Your task: Among the entries below, the lines from the one with "Bin: [1149,49,1176,83] ->" up to and including the one with "Legacy update.svg: [1060,621,1496,855]" are to be restated exactly, without pictures.

(Material shown Opens)

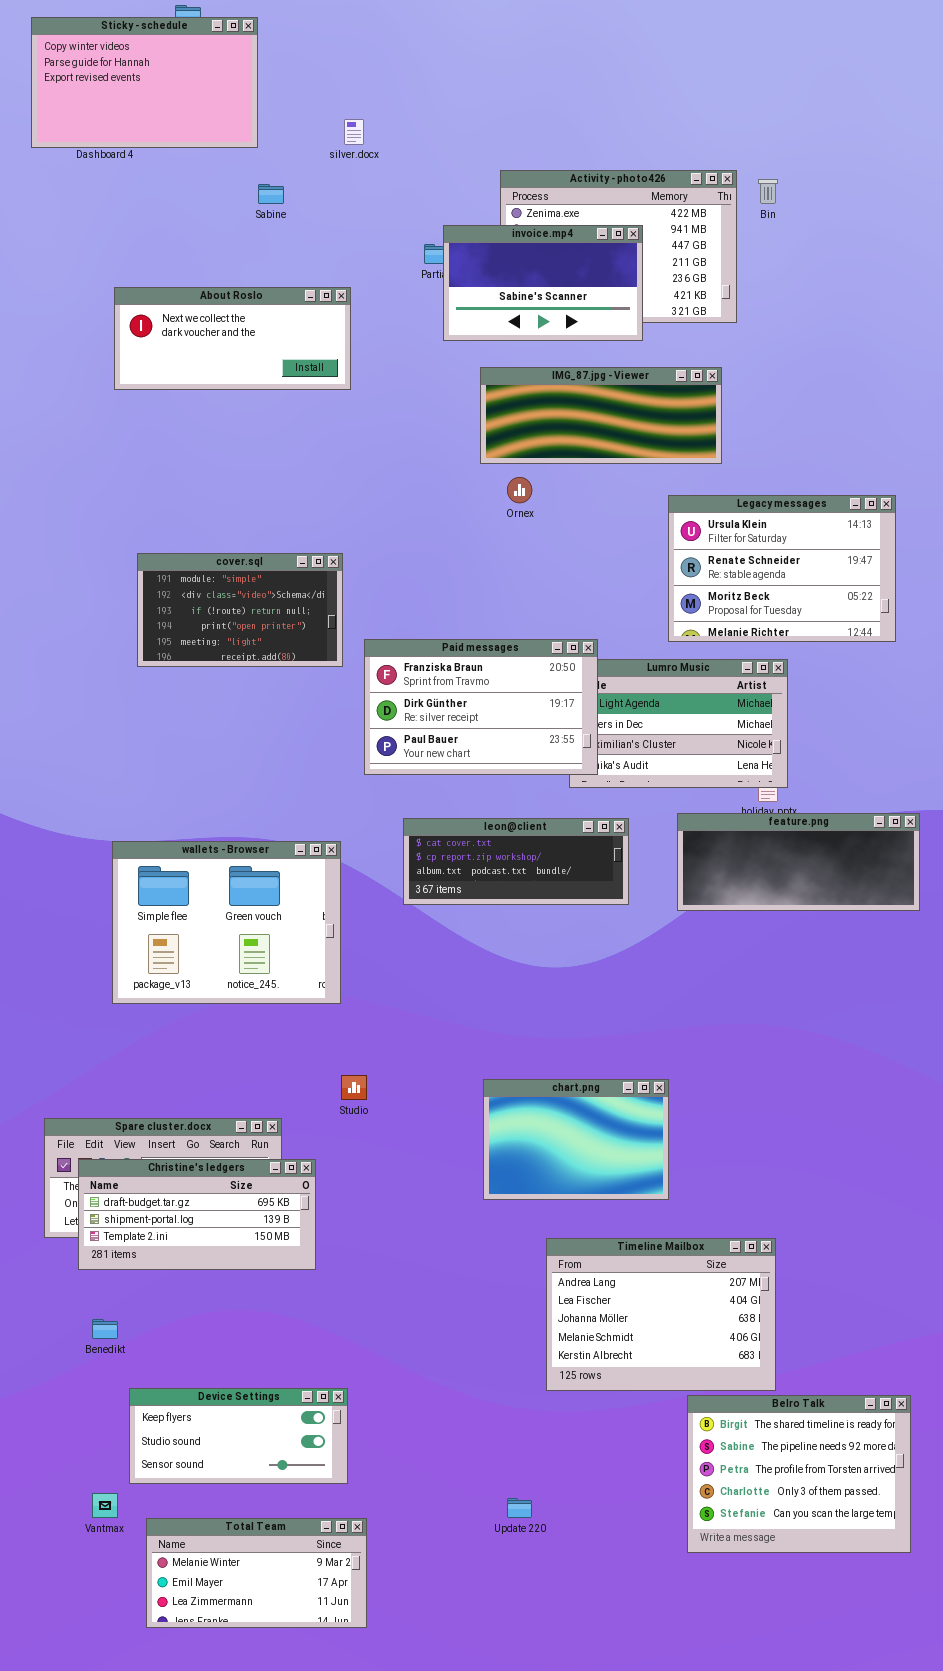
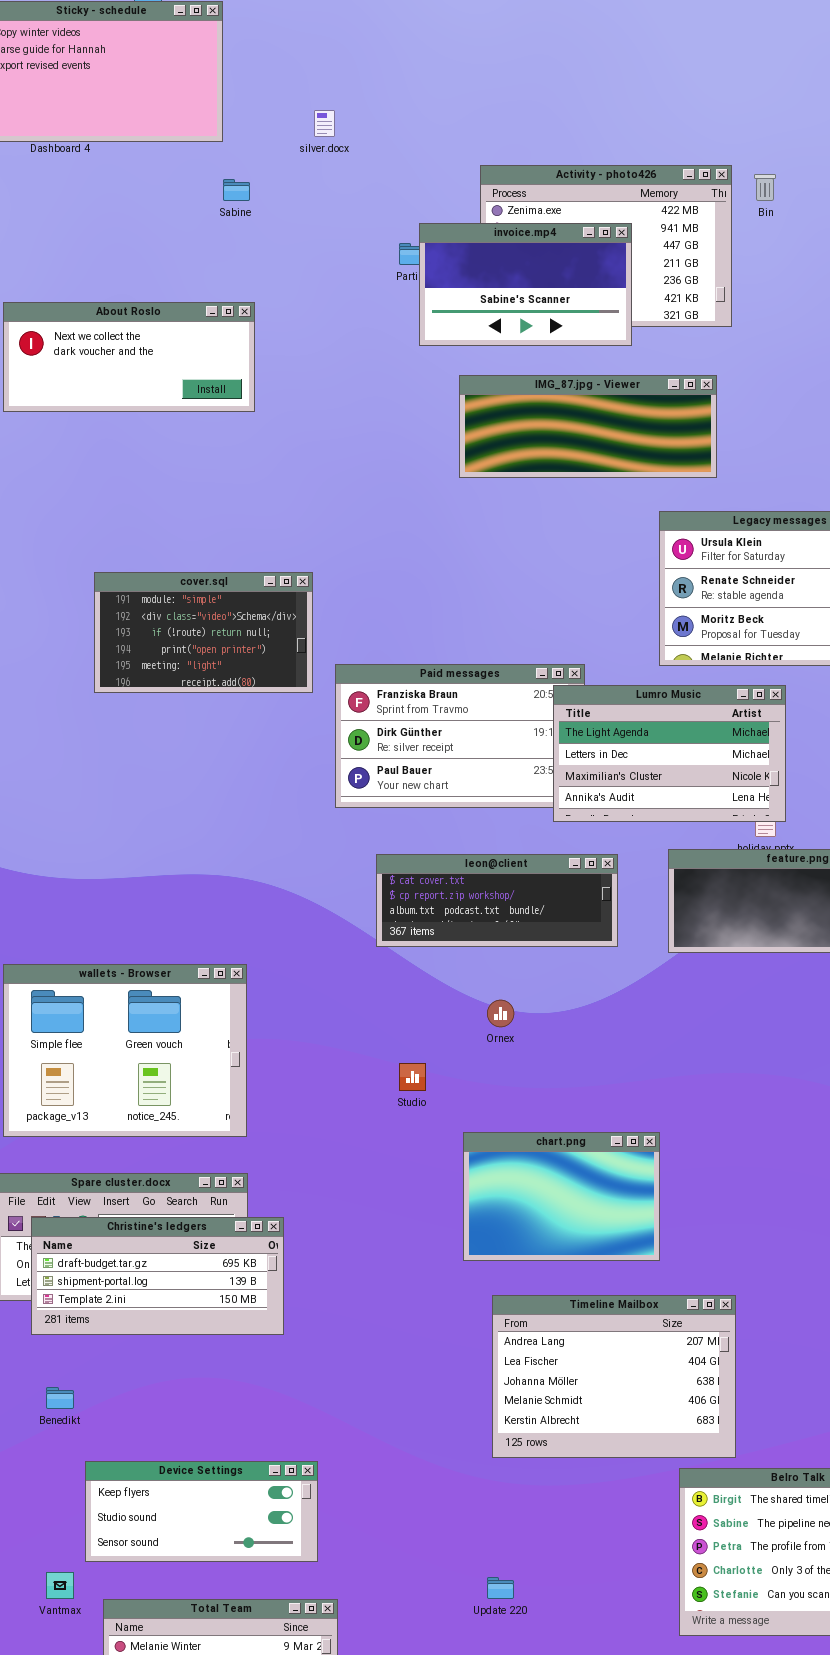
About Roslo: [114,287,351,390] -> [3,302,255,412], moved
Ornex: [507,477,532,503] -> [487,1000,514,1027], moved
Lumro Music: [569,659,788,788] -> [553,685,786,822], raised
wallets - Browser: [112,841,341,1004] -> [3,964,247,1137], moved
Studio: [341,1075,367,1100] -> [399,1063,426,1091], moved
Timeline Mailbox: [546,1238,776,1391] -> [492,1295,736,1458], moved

(Material shown Closes)
(Material shown Opens)

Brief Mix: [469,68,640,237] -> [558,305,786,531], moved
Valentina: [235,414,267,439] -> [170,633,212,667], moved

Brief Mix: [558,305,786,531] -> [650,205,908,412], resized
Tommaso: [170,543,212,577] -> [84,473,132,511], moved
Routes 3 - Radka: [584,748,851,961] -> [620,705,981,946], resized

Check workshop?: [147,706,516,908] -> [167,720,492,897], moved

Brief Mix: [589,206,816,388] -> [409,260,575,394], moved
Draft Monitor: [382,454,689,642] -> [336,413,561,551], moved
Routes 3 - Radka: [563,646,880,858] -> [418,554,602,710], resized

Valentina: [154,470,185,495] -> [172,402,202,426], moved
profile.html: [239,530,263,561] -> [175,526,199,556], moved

(Material shown Closes)
(Material shown Opens)

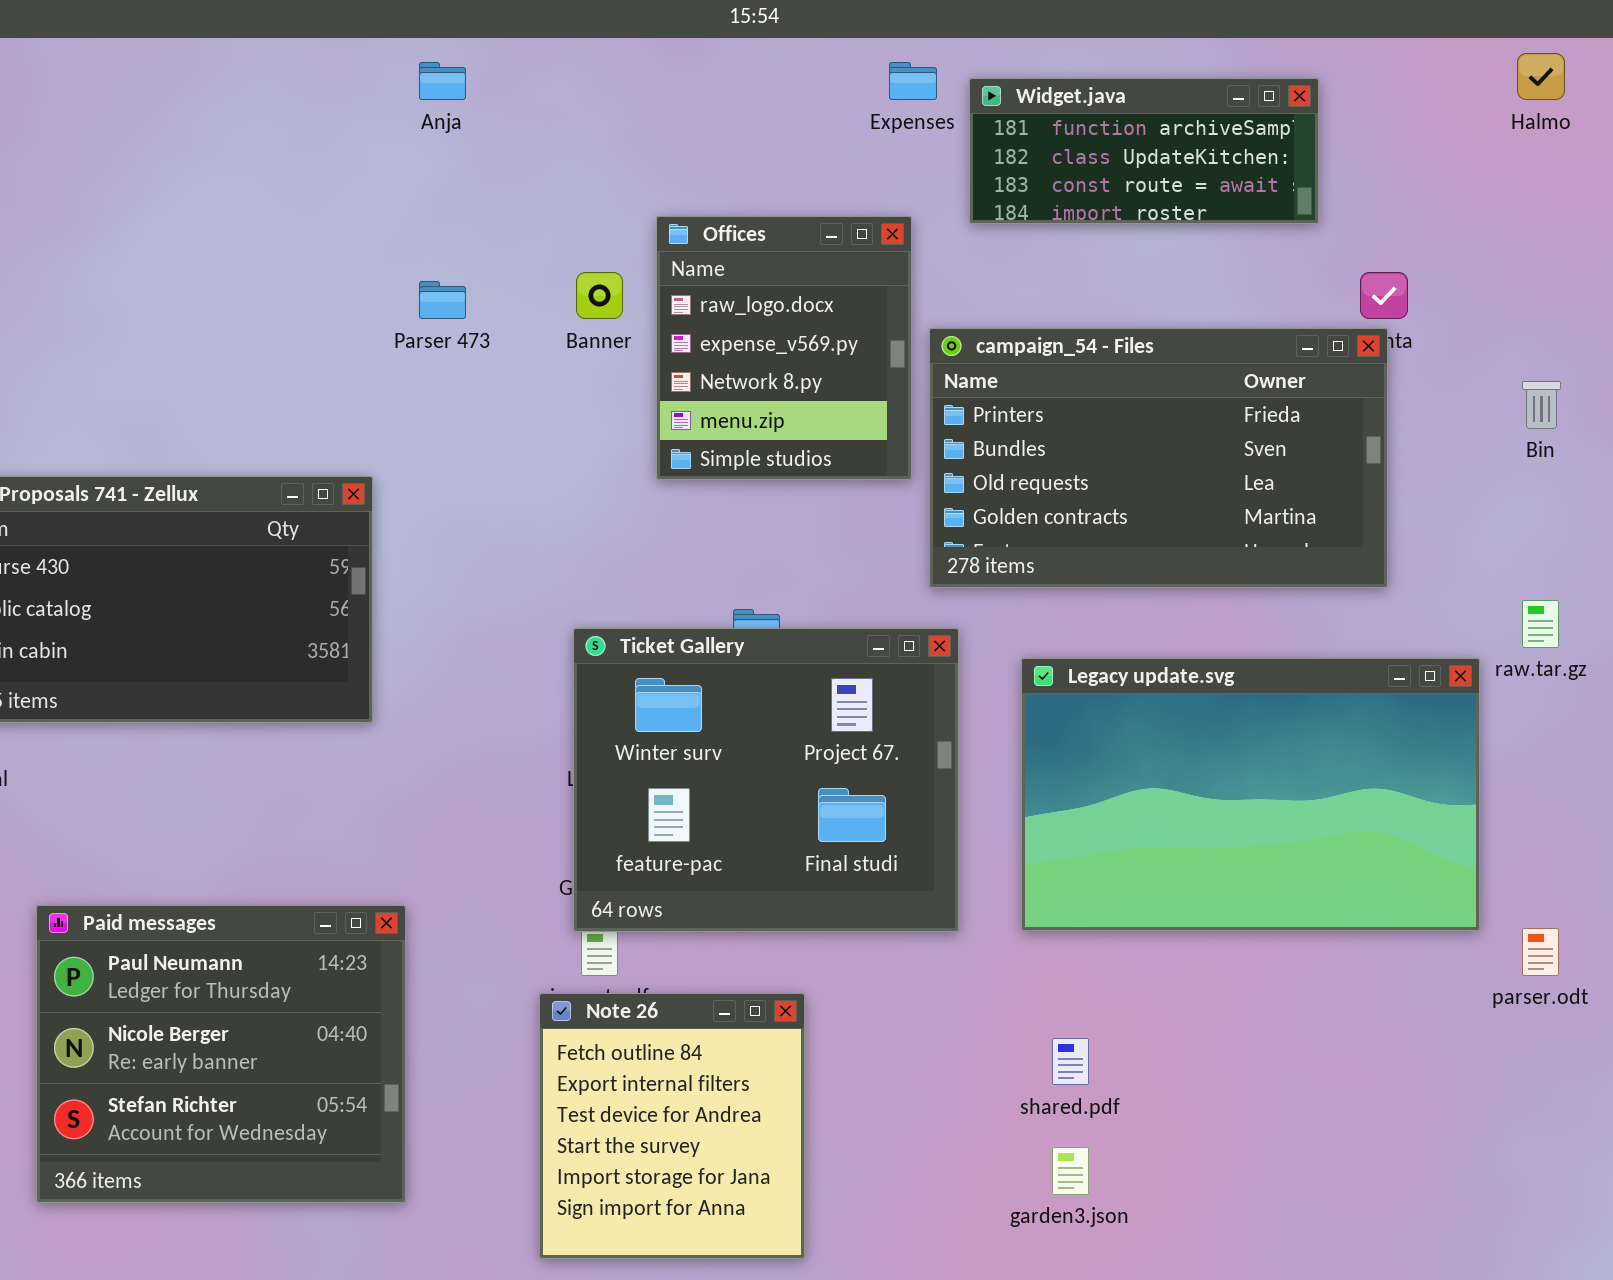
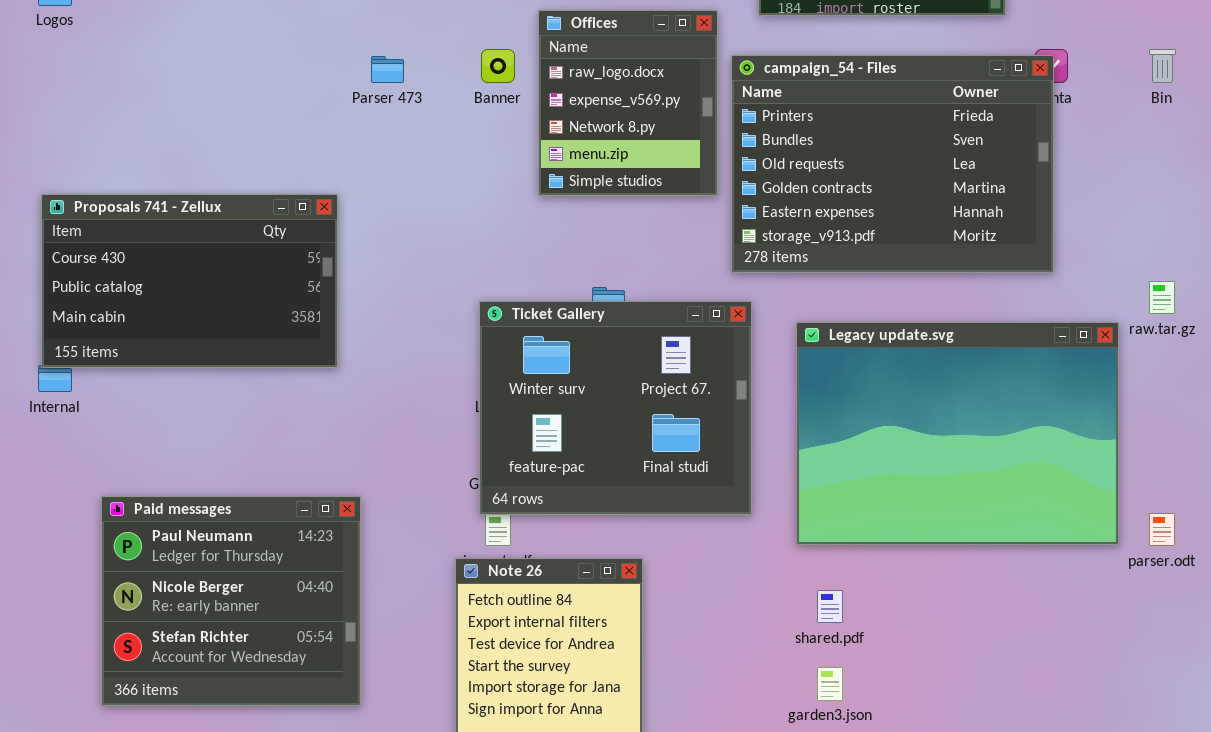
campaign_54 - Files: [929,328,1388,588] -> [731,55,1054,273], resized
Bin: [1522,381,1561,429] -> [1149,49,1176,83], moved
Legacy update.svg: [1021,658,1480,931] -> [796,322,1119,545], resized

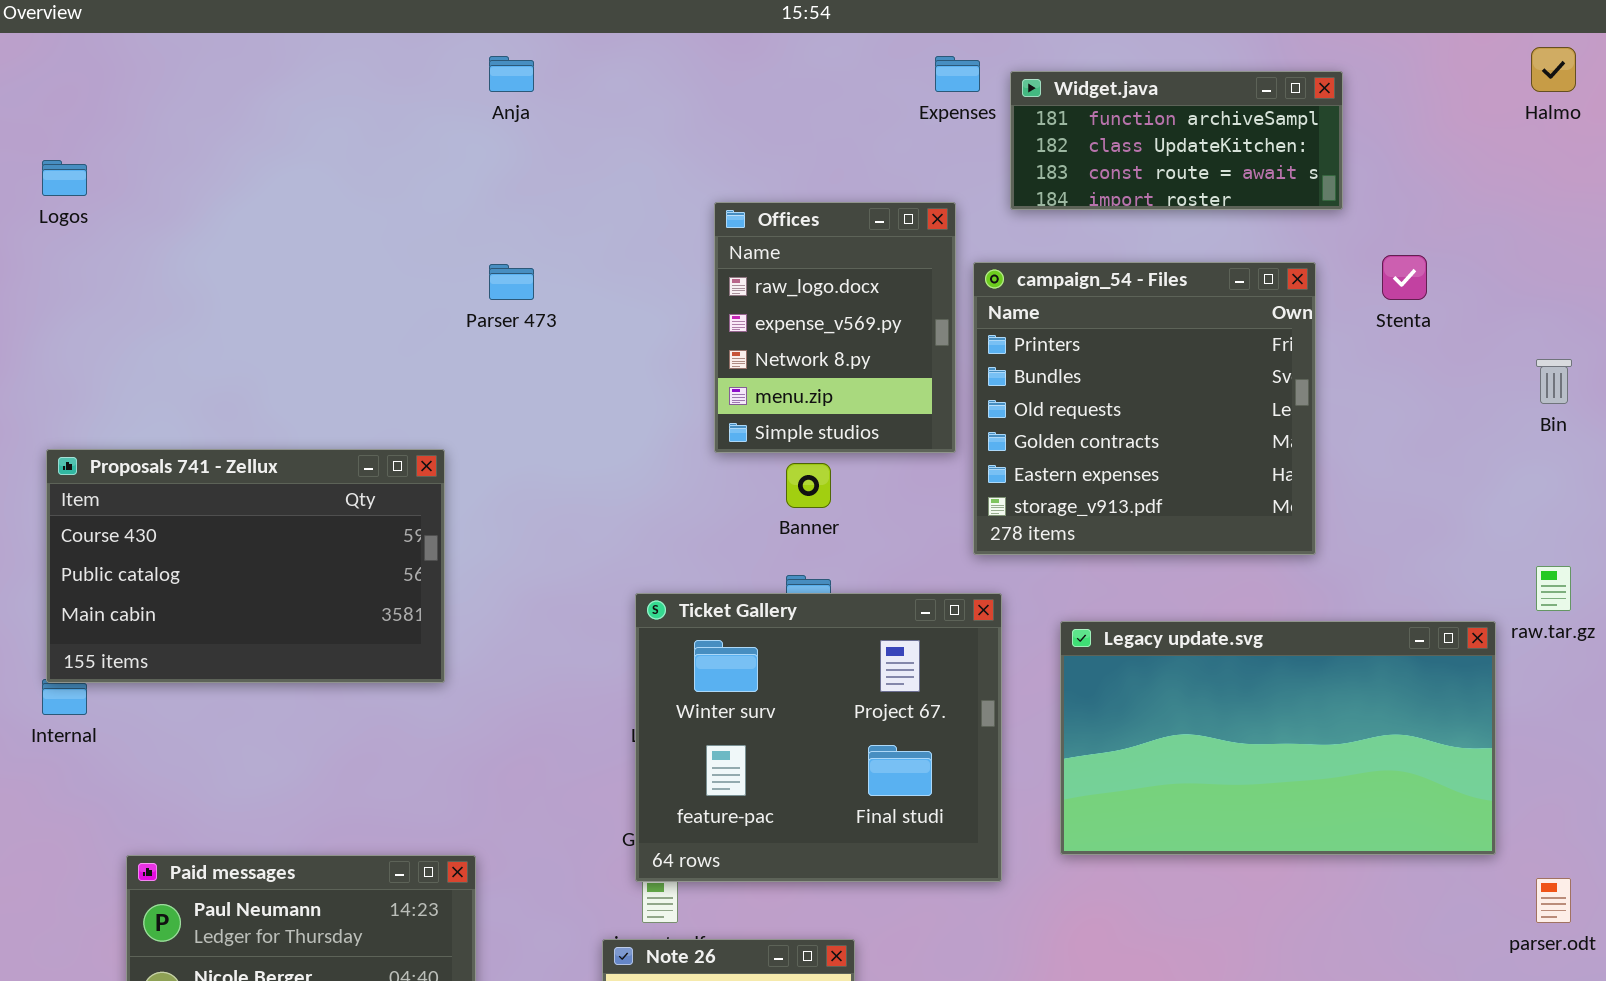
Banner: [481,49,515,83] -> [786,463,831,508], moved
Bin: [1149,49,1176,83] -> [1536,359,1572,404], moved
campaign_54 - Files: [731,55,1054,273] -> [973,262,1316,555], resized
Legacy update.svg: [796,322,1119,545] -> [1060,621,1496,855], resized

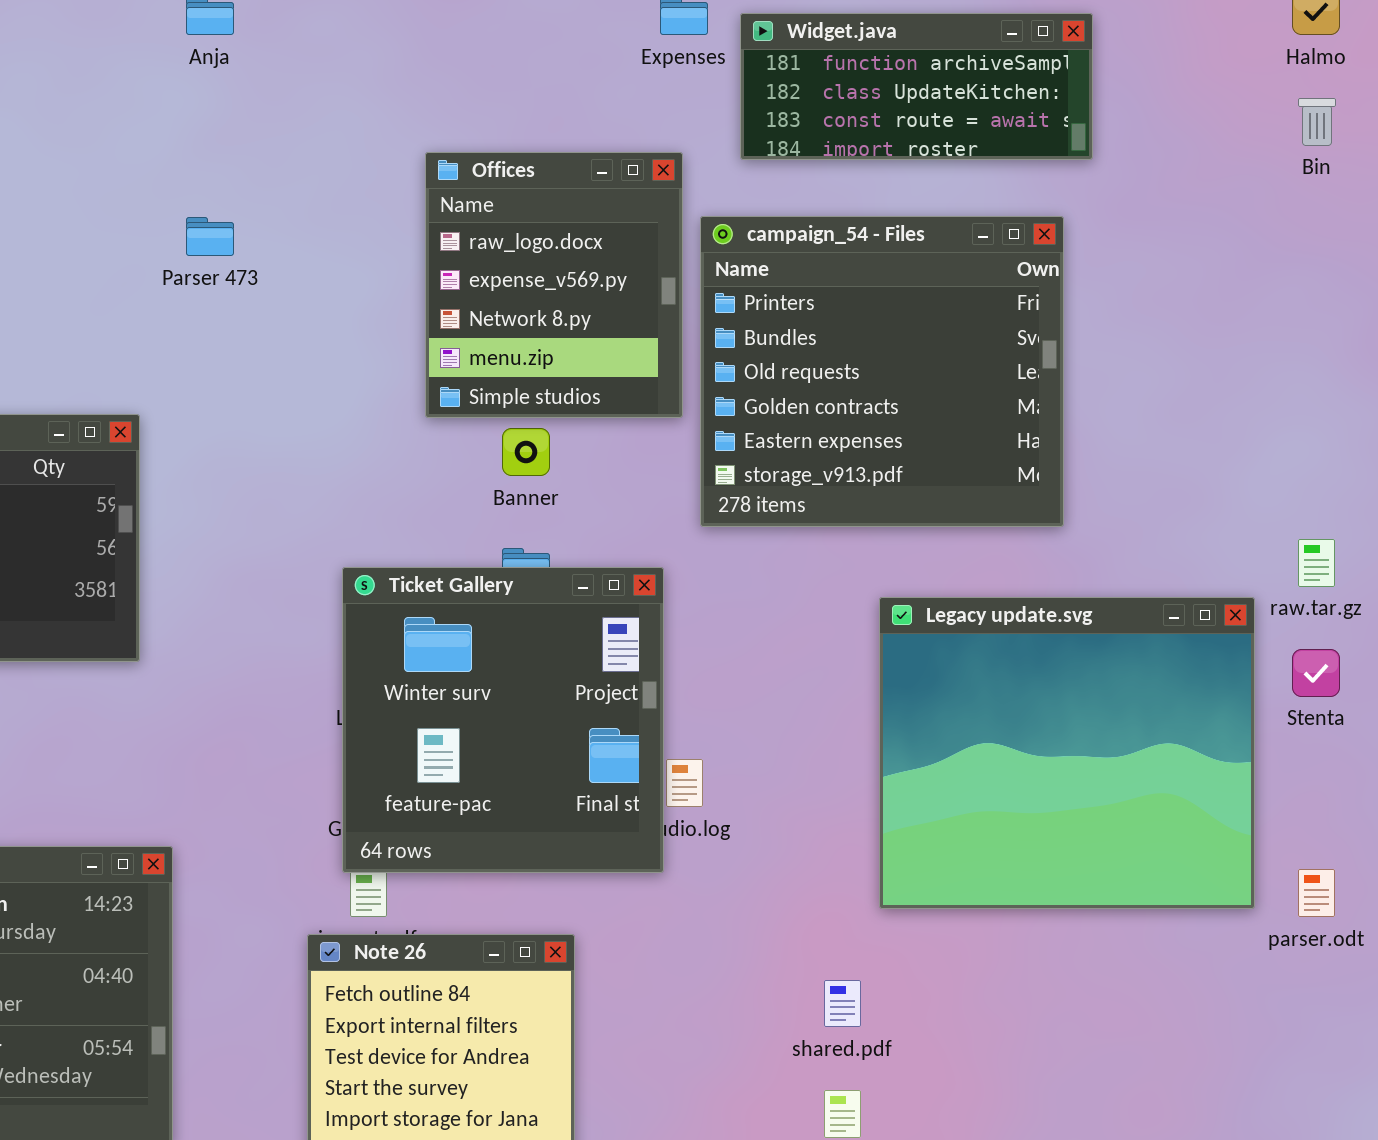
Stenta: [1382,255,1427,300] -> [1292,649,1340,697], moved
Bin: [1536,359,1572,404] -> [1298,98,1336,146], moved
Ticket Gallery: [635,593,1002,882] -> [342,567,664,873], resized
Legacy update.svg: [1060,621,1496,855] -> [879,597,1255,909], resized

(Material shown Closes)

Answer for this exercise:
Bin: [1149,49,1176,83] -> [1536,359,1572,404], moved
campaign_54 - Files: [731,55,1054,273] -> [973,262,1316,555], resized
Legacy update.svg: [796,322,1119,545] -> [1060,621,1496,855], resized

Stenta: [1382,255,1427,300] -> [1292,649,1340,697], moved
Bin: [1536,359,1572,404] -> [1298,98,1336,146], moved
Ticket Gallery: [635,593,1002,882] -> [342,567,664,873], resized
Legacy update.svg: [1060,621,1496,855] -> [879,597,1255,909], resized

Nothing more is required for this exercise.